> Work instruction
Keeping every line intact, repeat the data word for word.

> Exercise data
○ ○ ○ ○

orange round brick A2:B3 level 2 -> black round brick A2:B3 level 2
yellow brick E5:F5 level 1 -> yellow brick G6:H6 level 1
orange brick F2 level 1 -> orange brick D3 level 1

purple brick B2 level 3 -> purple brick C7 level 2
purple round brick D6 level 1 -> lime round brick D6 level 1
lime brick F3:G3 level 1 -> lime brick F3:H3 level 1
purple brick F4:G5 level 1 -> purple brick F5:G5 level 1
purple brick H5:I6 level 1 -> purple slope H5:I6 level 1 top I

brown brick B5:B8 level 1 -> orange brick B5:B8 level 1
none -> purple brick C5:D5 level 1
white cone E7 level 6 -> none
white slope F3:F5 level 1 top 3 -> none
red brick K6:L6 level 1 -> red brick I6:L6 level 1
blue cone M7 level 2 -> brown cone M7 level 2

○ ○ ○ ○

> Finished exercise
orange round brick A2:B3 level 2 -> black round brick A2:B3 level 2
yellow brick E5:F5 level 1 -> yellow brick G6:H6 level 1
orange brick F2 level 1 -> orange brick D3 level 1

purple brick B2 level 3 -> purple brick C7 level 2
purple round brick D6 level 1 -> lime round brick D6 level 1
lime brick F3:G3 level 1 -> lime brick F3:H3 level 1
purple brick F4:G5 level 1 -> purple brick F5:G5 level 1
purple brick H5:I6 level 1 -> purple slope H5:I6 level 1 top I

brown brick B5:B8 level 1 -> orange brick B5:B8 level 1
none -> purple brick C5:D5 level 1
white cone E7 level 6 -> none
white slope F3:F5 level 1 top 3 -> none
red brick K6:L6 level 1 -> red brick I6:L6 level 1
blue cone M7 level 2 -> brown cone M7 level 2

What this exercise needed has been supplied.